» **Records for this task**:
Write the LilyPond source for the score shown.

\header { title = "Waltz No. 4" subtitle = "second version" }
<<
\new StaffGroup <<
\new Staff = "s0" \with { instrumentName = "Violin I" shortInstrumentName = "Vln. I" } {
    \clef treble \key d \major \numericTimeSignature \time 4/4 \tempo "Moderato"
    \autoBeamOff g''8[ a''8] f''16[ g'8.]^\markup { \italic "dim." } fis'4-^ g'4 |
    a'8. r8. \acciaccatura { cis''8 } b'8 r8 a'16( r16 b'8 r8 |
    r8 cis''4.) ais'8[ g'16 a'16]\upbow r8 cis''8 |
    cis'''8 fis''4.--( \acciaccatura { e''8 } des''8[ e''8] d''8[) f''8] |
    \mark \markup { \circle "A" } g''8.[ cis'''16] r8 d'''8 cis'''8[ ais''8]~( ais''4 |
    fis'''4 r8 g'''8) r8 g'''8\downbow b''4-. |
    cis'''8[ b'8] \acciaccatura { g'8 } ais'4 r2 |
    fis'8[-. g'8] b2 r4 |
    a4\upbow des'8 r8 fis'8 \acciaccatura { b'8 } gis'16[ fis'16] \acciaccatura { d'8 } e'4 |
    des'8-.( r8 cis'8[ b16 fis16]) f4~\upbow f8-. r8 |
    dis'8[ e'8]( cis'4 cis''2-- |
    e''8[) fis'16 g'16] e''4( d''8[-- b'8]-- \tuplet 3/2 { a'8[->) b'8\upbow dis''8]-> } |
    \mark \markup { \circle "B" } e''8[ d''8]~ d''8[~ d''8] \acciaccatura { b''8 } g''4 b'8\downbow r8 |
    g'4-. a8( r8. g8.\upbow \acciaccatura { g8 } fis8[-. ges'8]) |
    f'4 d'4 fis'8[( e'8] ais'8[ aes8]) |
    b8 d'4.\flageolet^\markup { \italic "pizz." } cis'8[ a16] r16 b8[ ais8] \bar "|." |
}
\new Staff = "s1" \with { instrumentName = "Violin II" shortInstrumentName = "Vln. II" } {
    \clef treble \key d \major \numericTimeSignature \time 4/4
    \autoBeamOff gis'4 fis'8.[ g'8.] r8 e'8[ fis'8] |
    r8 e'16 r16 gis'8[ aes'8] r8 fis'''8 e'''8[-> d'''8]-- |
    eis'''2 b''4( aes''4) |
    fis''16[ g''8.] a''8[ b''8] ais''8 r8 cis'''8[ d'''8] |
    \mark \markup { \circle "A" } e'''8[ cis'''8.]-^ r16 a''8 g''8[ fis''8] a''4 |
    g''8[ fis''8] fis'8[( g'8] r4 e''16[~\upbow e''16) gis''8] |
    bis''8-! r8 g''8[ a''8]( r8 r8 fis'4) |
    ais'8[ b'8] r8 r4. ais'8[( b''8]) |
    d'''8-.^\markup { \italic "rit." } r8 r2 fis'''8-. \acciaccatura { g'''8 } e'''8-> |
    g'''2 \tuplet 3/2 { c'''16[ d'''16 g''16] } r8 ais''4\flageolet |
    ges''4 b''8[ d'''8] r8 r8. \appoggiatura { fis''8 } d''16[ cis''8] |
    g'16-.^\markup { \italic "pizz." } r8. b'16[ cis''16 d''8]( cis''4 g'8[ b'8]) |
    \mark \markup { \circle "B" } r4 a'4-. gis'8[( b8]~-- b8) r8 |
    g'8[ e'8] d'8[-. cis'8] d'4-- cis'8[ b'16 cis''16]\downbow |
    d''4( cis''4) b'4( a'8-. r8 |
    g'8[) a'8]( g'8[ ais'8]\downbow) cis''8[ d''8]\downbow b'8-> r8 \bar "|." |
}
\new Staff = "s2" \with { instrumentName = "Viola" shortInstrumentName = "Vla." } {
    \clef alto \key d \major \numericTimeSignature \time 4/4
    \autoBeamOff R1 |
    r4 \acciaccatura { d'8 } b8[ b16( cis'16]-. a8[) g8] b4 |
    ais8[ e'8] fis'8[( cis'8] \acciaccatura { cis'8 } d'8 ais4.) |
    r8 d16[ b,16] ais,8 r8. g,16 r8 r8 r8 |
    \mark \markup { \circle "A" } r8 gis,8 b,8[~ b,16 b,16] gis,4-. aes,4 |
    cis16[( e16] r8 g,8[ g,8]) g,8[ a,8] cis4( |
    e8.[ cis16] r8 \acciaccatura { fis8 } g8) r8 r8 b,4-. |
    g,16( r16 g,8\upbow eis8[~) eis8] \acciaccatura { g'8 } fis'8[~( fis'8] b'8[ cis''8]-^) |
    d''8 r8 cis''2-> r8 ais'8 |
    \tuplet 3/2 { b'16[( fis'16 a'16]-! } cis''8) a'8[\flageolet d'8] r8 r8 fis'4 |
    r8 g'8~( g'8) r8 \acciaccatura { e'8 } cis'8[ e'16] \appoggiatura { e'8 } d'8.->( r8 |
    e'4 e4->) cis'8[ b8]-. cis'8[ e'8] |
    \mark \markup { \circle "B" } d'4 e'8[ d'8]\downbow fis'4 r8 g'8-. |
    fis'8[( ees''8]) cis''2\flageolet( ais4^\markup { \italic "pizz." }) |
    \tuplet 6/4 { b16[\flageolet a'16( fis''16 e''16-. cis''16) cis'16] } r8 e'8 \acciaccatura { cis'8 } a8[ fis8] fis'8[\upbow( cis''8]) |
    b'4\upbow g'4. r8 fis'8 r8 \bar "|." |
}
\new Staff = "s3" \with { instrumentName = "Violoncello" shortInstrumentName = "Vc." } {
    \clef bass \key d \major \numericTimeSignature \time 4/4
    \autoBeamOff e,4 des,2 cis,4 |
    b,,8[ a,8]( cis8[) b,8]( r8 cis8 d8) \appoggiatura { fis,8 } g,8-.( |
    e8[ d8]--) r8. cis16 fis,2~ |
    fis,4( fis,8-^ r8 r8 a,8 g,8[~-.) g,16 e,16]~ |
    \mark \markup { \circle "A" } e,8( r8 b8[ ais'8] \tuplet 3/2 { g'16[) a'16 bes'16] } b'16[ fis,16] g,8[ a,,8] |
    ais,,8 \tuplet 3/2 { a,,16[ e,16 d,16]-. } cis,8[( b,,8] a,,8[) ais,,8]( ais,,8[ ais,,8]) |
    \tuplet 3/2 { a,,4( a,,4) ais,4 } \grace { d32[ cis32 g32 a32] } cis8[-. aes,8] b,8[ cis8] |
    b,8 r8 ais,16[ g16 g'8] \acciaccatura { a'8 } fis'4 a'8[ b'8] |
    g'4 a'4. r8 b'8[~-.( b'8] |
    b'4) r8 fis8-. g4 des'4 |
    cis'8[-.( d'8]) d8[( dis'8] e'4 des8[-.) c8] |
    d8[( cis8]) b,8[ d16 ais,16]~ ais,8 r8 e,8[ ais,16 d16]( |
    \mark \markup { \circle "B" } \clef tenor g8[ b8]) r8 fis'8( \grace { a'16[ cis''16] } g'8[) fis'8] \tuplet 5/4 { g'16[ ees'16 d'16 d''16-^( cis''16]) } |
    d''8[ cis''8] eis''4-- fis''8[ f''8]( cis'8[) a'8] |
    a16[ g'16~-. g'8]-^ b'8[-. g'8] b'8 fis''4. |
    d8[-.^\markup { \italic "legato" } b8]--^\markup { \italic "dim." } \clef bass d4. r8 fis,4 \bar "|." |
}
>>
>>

» **Stated exercise**:
Locate every line above that contains the string "autoBeamOff", and copy each of those lines. Matching is case-sensitive.

» **Reply**:
    \autoBeamOff g''8[ a''8] f''16[ g'8.]^\markup { \italic "dim." } fis'4-^ g'4 |
    \autoBeamOff gis'4 fis'8.[ g'8.] r8 e'8[ fis'8] |
    \autoBeamOff R1 |
    \autoBeamOff e,4 des,2 cis,4 |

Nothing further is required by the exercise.